-------- MATERIALS PROVIDED --------
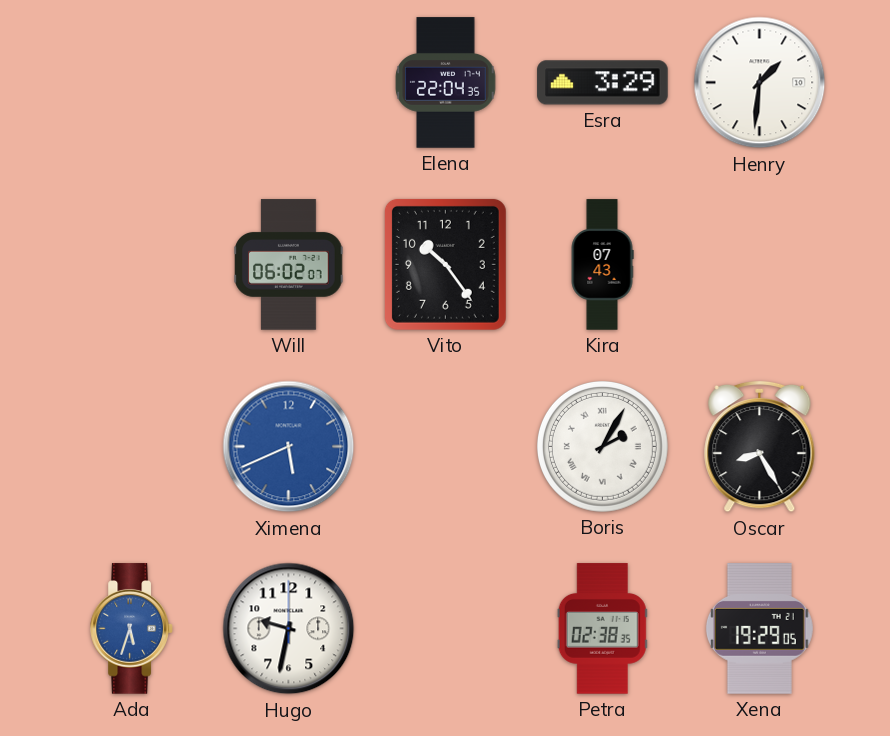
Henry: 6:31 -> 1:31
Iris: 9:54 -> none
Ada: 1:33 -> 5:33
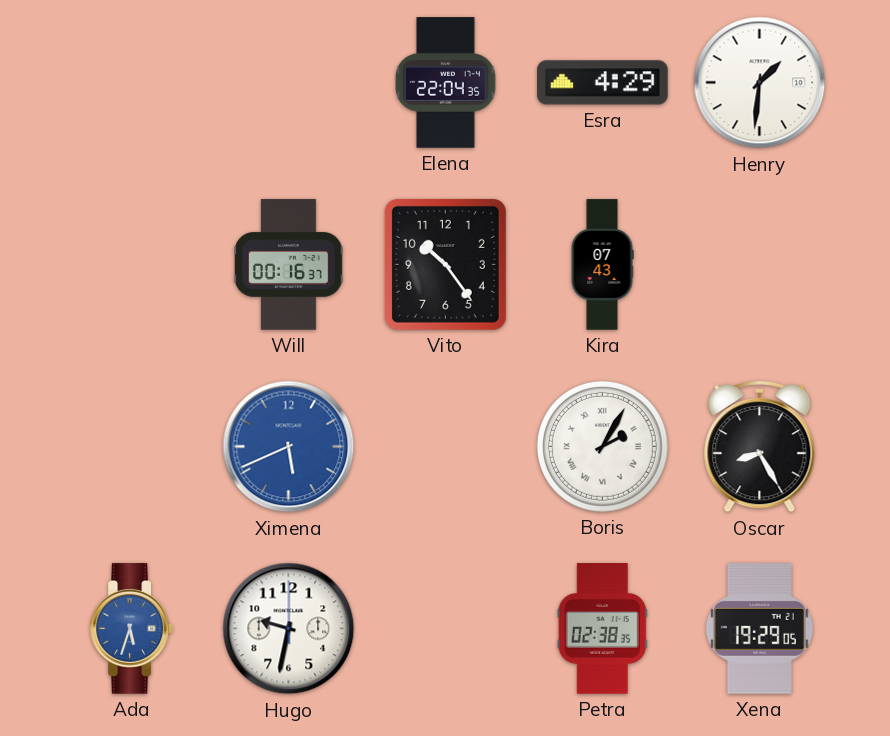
Esra: 3:29 -> 4:29
Will: 06:02 -> 00:16
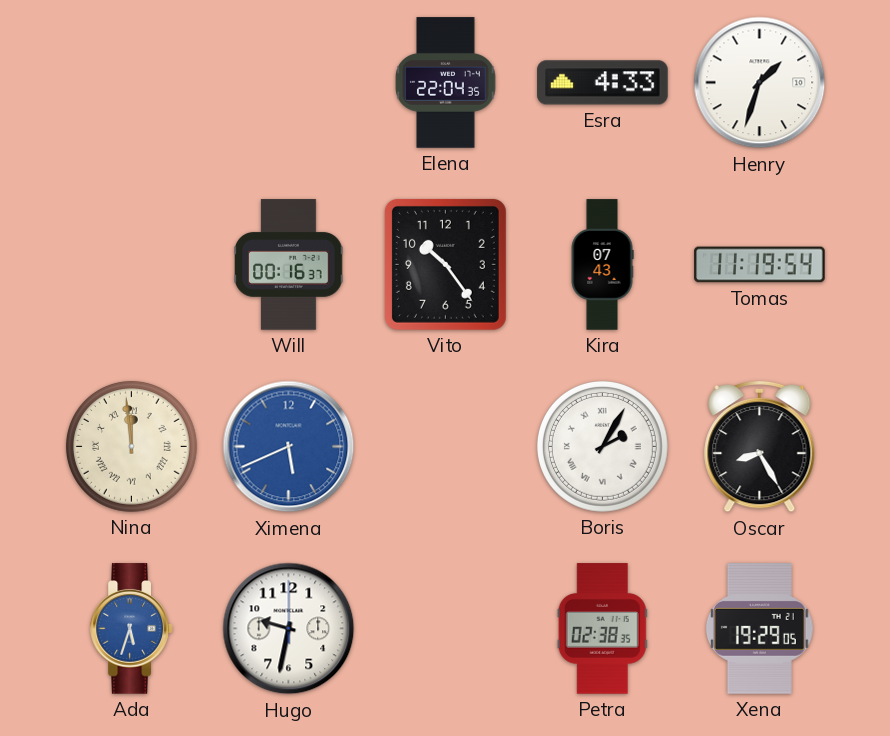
Esra: 4:29 -> 4:33
Henry: 1:31 -> 1:33
Tomas: none -> 11:19
Nina: none -> 11:59
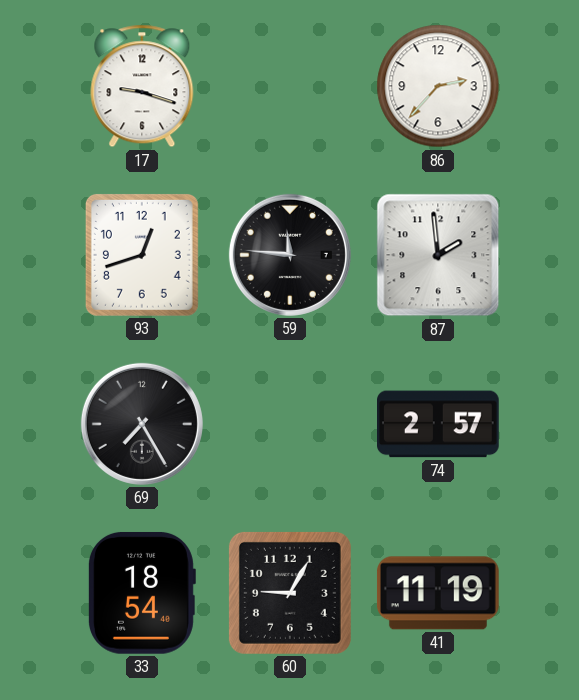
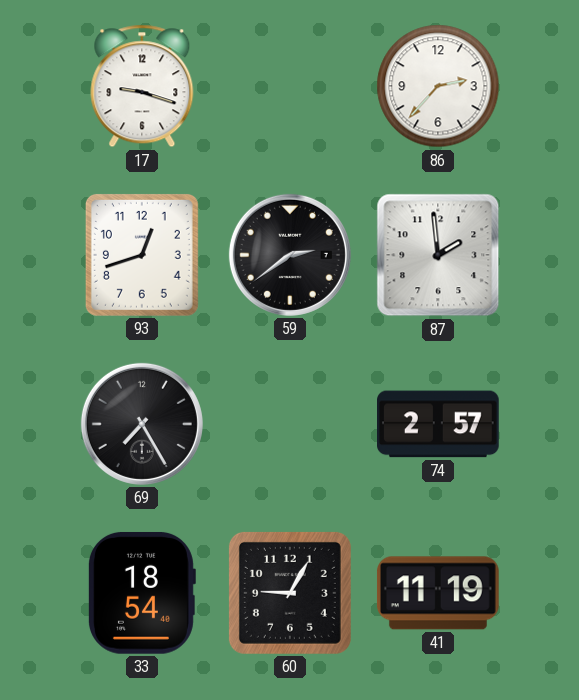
59: 11:46 -> 2:39
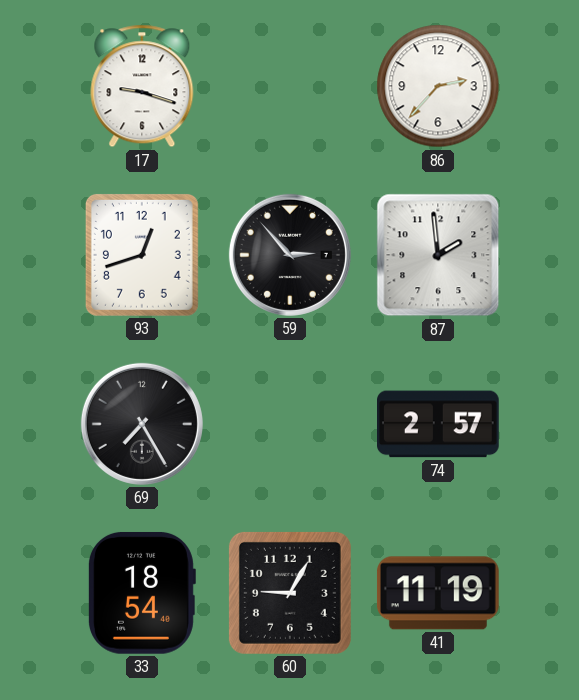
59: 2:39 -> 2:53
--------
* **STATED GOAL**:
Copy the stretch of the records from the line containing "Esra: 4:29 -> 4:33" through the final line, omitting the pictures.

* **FINISHED TASK**:
Esra: 4:29 -> 4:33
Henry: 1:31 -> 1:33
Tomas: none -> 11:19
Nina: none -> 11:59
59: 11:46 -> 2:39
59: 2:39 -> 2:53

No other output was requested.